→ **What the task asks**
Below is a listing. Write out exactly its lines between the one holding "(47, 328) = (44, 283): none -> red padlock" and the one holding "(510, 506) = (297, 293): green", inclusive.

→ **Available data**
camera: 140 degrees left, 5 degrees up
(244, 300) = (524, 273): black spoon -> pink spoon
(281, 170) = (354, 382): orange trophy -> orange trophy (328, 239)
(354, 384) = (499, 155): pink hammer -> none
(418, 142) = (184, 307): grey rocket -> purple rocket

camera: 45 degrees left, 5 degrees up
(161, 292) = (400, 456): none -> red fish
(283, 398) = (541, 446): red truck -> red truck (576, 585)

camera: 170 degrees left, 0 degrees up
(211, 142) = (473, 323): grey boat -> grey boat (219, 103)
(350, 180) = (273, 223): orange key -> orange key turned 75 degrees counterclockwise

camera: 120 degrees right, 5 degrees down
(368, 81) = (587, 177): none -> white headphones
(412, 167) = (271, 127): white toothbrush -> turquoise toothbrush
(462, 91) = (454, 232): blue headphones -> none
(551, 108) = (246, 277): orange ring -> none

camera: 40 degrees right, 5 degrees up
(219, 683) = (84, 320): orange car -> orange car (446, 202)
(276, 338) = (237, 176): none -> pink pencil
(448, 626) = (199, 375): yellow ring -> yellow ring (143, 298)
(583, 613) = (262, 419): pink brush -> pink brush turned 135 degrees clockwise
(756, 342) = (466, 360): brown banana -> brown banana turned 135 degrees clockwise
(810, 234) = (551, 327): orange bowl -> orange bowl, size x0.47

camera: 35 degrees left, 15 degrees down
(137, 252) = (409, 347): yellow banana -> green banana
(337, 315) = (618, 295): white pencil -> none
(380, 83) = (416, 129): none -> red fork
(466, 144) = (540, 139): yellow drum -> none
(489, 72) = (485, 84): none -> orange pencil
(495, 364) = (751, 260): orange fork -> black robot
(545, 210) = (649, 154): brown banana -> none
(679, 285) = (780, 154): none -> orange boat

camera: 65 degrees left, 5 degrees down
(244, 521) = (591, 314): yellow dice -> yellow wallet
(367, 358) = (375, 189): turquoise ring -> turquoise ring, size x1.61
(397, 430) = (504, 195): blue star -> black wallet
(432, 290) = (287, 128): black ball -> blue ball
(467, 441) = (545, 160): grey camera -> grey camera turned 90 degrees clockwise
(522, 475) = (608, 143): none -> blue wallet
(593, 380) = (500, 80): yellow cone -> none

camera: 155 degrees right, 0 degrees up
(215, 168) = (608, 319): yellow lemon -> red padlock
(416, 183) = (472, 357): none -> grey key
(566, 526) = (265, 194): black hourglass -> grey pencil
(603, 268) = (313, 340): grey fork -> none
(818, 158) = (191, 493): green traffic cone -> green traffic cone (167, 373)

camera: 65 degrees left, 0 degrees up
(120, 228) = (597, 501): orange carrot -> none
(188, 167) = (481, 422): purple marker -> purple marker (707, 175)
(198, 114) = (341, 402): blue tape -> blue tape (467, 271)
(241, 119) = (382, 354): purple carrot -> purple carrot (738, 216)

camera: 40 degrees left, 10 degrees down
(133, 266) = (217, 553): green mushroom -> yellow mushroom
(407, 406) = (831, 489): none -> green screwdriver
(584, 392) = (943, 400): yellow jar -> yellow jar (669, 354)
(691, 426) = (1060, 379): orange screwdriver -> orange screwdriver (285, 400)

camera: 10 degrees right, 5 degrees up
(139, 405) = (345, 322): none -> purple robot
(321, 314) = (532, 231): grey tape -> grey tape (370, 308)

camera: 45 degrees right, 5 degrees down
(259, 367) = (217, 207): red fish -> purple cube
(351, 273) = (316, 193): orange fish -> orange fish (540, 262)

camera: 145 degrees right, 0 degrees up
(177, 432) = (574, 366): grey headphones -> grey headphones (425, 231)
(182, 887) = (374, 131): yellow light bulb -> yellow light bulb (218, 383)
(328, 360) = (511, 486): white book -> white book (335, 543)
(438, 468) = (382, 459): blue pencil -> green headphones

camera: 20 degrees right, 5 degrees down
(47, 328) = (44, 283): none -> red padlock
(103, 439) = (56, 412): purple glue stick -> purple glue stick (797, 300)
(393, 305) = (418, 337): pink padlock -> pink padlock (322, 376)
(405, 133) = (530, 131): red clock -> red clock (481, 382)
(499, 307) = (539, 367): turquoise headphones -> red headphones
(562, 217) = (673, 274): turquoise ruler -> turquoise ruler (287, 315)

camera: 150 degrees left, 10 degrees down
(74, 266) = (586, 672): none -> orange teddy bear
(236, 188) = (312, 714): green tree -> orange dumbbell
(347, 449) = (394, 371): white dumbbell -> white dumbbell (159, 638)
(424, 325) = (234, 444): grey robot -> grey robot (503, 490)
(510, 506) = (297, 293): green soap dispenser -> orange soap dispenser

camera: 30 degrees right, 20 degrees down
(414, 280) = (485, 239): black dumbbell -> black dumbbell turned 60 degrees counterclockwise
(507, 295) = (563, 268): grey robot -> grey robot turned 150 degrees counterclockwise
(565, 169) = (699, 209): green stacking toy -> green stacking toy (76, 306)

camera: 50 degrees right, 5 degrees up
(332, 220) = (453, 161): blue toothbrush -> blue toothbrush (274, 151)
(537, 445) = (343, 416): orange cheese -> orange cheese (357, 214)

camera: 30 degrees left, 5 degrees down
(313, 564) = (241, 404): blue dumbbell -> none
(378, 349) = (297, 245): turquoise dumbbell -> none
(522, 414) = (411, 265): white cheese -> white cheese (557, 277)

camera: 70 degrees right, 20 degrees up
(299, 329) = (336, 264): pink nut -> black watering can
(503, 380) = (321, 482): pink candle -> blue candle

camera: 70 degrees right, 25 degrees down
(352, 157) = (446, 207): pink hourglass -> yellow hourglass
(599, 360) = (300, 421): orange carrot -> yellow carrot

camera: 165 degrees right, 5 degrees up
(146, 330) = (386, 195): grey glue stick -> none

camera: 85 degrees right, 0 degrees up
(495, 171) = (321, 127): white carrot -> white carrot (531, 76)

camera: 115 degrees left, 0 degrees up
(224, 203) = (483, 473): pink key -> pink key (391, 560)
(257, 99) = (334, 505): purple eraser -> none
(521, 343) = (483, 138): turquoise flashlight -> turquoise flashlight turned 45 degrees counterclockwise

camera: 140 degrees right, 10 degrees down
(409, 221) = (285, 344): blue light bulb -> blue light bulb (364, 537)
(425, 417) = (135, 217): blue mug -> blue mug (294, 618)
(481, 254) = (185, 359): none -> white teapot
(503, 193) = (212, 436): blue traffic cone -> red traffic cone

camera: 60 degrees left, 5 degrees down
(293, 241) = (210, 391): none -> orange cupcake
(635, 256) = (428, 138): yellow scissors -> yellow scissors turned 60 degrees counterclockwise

→ **Solution for this exercise**
(47, 328) = (44, 283): none -> red padlock
(103, 439) = (56, 412): purple glue stick -> purple glue stick (797, 300)
(393, 305) = (418, 337): pink padlock -> pink padlock (322, 376)
(405, 133) = (530, 131): red clock -> red clock (481, 382)
(499, 307) = (539, 367): turquoise headphones -> red headphones
(562, 217) = (673, 274): turquoise ruler -> turquoise ruler (287, 315)

camera: 150 degrees left, 10 degrees down
(74, 266) = (586, 672): none -> orange teddy bear
(236, 188) = (312, 714): green tree -> orange dumbbell
(347, 449) = (394, 371): white dumbbell -> white dumbbell (159, 638)
(424, 325) = (234, 444): grey robot -> grey robot (503, 490)
(510, 506) = (297, 293): green soap dispenser -> orange soap dispenser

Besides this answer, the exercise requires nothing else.